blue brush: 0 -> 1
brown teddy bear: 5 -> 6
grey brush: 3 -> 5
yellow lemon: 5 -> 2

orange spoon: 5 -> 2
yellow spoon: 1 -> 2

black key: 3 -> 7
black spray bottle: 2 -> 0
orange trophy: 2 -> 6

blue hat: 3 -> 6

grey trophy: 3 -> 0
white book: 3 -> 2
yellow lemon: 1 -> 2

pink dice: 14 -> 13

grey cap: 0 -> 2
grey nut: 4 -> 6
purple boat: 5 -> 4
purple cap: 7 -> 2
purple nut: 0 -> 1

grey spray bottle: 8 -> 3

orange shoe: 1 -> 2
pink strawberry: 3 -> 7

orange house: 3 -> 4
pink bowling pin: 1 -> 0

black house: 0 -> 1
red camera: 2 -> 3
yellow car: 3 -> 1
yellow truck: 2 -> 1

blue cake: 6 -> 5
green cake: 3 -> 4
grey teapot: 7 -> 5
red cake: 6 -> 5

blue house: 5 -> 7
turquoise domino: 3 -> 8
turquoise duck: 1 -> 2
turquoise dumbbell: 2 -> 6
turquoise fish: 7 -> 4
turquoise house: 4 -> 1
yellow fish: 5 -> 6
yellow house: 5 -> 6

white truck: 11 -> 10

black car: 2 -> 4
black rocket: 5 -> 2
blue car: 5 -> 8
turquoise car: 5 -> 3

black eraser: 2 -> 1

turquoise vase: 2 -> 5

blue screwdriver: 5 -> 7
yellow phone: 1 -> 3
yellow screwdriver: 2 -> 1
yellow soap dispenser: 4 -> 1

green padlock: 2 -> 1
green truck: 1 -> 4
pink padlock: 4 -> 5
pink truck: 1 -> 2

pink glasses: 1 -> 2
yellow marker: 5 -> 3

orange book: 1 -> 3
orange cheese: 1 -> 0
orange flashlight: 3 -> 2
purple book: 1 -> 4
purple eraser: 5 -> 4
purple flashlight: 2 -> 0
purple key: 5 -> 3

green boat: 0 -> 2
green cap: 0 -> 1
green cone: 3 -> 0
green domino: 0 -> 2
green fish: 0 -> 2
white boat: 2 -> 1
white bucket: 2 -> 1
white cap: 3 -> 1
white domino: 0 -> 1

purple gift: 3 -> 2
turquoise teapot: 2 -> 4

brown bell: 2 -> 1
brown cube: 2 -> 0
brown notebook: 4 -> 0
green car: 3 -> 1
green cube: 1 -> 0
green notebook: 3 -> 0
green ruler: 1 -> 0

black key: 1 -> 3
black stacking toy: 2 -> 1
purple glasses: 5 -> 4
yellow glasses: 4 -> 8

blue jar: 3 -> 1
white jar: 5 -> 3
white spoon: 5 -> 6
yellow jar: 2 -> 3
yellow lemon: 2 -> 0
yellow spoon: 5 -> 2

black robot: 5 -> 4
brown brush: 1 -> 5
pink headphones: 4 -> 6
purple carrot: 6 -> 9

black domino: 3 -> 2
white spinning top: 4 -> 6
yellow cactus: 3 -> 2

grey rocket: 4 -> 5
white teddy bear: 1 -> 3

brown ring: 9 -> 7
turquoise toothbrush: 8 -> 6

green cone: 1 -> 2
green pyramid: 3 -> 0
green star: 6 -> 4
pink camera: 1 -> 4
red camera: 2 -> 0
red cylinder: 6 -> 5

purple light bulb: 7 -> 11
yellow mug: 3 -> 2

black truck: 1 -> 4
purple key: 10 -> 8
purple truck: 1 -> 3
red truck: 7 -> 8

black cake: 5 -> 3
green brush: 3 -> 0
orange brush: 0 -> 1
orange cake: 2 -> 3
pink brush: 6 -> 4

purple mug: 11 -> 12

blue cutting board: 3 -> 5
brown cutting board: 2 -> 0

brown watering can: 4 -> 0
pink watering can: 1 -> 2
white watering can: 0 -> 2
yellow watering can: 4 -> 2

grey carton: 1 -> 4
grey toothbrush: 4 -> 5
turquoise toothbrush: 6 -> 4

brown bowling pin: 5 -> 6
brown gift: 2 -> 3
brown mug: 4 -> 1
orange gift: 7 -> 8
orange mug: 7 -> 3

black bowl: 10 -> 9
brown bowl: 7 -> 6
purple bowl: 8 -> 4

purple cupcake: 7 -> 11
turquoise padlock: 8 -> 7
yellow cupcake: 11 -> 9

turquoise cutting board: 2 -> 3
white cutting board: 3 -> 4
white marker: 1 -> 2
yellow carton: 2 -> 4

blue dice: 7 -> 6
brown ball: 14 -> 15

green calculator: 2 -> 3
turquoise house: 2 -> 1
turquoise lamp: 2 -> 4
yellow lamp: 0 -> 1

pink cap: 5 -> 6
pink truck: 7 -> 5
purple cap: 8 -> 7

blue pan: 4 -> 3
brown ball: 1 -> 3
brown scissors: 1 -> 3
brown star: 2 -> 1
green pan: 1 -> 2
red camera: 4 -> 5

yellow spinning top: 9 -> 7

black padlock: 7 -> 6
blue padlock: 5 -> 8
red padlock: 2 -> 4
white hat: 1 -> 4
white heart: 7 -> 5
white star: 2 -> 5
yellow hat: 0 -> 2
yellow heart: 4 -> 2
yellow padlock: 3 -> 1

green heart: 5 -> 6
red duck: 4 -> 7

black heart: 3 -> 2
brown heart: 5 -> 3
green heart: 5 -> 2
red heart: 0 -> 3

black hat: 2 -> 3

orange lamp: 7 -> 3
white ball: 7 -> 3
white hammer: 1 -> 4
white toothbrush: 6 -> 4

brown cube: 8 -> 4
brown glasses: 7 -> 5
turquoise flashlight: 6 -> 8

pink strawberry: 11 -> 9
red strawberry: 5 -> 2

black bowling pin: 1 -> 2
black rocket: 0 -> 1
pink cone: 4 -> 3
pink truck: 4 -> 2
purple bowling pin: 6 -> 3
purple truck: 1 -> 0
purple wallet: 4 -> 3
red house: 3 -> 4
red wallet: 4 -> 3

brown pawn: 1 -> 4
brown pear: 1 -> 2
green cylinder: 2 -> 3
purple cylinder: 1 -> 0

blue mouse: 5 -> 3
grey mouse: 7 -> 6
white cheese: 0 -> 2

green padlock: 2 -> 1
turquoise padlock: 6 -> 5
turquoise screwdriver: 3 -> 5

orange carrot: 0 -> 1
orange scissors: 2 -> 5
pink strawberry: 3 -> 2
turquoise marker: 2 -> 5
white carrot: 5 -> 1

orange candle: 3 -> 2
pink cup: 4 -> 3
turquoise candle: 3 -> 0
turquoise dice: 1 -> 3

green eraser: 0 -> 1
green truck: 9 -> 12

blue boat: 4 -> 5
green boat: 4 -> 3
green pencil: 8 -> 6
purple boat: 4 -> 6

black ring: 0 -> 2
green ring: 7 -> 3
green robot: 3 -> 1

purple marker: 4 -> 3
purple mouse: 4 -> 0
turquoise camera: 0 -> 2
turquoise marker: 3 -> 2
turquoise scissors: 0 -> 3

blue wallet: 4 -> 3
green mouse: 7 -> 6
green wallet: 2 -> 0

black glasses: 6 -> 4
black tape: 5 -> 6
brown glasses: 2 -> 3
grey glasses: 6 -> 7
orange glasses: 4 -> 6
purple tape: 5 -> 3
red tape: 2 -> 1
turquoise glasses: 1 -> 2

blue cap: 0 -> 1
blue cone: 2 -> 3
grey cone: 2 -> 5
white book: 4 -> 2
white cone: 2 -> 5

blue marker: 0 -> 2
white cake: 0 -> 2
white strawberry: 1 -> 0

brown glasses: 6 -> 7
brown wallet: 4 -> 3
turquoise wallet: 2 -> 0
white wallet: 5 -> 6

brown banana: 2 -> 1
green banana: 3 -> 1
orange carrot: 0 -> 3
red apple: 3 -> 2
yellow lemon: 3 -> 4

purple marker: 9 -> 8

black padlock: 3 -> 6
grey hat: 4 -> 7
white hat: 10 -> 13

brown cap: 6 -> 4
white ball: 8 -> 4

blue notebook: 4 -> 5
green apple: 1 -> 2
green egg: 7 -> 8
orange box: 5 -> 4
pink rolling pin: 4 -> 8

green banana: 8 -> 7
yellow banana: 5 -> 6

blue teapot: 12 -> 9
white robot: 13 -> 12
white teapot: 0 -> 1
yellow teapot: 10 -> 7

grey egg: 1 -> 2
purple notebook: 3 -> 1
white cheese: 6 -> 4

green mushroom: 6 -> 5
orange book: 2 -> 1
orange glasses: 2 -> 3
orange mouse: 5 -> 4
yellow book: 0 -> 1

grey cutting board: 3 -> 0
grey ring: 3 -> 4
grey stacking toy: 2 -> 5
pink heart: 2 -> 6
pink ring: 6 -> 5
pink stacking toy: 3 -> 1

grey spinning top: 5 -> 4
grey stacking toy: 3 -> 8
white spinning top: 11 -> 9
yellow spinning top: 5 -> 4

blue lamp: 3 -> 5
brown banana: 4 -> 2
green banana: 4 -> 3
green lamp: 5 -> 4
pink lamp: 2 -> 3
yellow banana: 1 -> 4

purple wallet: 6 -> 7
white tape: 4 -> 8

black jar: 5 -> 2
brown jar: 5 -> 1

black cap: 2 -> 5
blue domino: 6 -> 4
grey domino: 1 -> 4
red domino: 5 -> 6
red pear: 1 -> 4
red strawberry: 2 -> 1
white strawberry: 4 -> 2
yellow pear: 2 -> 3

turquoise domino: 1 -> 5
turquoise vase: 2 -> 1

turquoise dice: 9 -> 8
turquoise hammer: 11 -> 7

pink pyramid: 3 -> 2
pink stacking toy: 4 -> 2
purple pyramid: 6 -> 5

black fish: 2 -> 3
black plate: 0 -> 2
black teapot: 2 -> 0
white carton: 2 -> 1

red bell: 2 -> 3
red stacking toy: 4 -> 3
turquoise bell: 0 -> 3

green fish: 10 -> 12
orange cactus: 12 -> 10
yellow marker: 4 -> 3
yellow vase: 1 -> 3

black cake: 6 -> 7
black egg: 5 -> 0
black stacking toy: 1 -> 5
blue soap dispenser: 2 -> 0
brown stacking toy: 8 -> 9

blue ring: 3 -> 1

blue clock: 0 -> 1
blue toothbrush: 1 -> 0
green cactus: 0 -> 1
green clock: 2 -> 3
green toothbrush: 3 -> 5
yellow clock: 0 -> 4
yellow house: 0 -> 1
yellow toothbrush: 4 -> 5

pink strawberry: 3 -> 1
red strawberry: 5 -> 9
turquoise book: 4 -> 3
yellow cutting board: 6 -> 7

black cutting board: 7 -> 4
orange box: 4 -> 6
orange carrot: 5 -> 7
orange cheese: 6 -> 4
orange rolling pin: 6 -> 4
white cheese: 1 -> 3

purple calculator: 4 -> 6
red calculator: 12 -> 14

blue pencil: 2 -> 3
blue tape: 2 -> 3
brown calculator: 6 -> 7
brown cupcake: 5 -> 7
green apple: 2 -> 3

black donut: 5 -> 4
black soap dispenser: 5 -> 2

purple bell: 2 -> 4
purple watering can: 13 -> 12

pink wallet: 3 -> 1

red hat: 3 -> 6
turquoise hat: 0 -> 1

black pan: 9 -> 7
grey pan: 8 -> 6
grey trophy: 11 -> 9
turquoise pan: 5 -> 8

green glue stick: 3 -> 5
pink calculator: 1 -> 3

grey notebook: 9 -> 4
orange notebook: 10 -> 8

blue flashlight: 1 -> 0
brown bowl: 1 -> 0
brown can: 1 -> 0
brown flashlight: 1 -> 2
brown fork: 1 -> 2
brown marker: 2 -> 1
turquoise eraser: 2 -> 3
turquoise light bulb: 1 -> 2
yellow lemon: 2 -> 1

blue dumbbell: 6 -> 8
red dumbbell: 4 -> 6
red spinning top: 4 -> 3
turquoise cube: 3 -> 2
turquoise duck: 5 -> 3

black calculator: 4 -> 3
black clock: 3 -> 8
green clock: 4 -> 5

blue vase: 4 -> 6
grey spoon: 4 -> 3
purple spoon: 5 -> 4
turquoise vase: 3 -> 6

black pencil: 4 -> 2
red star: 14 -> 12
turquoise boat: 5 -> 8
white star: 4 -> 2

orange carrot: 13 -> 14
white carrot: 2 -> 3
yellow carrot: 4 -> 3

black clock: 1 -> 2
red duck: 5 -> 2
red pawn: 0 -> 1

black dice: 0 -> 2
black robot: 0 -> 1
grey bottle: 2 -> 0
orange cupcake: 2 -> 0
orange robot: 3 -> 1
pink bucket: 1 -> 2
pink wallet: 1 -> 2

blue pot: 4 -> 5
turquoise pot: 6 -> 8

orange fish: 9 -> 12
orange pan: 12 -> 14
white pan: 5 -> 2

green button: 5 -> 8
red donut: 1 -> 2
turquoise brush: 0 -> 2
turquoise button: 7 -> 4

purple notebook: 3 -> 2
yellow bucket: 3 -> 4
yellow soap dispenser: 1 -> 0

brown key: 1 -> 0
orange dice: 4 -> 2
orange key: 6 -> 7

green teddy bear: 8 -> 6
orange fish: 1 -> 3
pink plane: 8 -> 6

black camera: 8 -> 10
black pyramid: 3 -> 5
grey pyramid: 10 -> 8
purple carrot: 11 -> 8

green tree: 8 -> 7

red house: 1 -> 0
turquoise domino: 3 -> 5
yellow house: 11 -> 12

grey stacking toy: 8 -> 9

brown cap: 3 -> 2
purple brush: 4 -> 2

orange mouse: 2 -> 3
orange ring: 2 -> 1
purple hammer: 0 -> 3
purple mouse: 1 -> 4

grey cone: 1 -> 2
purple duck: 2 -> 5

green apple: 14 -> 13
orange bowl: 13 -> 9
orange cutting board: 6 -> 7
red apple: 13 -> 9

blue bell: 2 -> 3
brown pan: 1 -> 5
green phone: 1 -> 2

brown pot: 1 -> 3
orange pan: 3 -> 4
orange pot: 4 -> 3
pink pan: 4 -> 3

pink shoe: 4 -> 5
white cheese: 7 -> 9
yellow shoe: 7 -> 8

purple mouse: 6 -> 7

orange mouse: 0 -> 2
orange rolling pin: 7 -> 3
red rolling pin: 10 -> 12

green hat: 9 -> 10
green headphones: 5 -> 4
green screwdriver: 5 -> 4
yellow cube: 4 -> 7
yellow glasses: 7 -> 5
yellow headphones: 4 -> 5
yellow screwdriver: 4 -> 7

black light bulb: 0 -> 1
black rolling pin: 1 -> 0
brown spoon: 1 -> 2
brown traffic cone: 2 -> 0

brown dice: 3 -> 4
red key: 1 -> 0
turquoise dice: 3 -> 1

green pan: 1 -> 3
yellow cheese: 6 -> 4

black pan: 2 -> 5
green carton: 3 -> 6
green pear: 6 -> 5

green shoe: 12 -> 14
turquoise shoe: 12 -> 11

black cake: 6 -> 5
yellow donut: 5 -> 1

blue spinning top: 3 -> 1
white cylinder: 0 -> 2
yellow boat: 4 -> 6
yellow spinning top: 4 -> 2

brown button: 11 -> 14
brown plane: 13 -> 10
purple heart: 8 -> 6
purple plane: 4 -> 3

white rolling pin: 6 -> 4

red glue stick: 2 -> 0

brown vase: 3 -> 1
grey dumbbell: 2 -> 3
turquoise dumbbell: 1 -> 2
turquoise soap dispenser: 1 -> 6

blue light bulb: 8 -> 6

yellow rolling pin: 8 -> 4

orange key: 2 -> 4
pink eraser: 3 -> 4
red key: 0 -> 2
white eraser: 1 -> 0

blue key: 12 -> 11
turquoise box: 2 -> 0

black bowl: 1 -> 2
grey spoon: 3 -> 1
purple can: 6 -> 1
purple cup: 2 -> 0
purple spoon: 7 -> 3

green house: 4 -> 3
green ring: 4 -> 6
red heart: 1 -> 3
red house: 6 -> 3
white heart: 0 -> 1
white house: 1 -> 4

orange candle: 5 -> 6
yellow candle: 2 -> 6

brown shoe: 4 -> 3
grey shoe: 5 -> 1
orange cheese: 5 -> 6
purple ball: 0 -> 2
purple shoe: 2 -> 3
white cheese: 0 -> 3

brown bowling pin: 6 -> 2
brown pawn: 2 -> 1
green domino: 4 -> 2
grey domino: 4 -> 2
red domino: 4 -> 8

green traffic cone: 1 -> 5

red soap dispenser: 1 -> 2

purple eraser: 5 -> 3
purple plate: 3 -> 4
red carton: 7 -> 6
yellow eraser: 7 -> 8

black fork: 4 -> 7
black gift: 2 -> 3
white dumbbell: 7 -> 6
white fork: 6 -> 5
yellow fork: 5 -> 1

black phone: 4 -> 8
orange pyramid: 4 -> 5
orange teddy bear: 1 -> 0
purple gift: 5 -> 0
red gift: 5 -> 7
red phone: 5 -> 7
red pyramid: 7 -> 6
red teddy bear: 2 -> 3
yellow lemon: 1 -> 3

————

» WORK TO BE COMPLETED
In the listing above, find the line containing "blue spinning top: 3 -> 1" and the line containing "brown shoe: 4 -> 3", then repeat those two lines and everything between them exactly.

» FINAL ANSWER
blue spinning top: 3 -> 1
white cylinder: 0 -> 2
yellow boat: 4 -> 6
yellow spinning top: 4 -> 2

brown button: 11 -> 14
brown plane: 13 -> 10
purple heart: 8 -> 6
purple plane: 4 -> 3

white rolling pin: 6 -> 4

red glue stick: 2 -> 0

brown vase: 3 -> 1
grey dumbbell: 2 -> 3
turquoise dumbbell: 1 -> 2
turquoise soap dispenser: 1 -> 6

blue light bulb: 8 -> 6

yellow rolling pin: 8 -> 4

orange key: 2 -> 4
pink eraser: 3 -> 4
red key: 0 -> 2
white eraser: 1 -> 0

blue key: 12 -> 11
turquoise box: 2 -> 0

black bowl: 1 -> 2
grey spoon: 3 -> 1
purple can: 6 -> 1
purple cup: 2 -> 0
purple spoon: 7 -> 3

green house: 4 -> 3
green ring: 4 -> 6
red heart: 1 -> 3
red house: 6 -> 3
white heart: 0 -> 1
white house: 1 -> 4

orange candle: 5 -> 6
yellow candle: 2 -> 6

brown shoe: 4 -> 3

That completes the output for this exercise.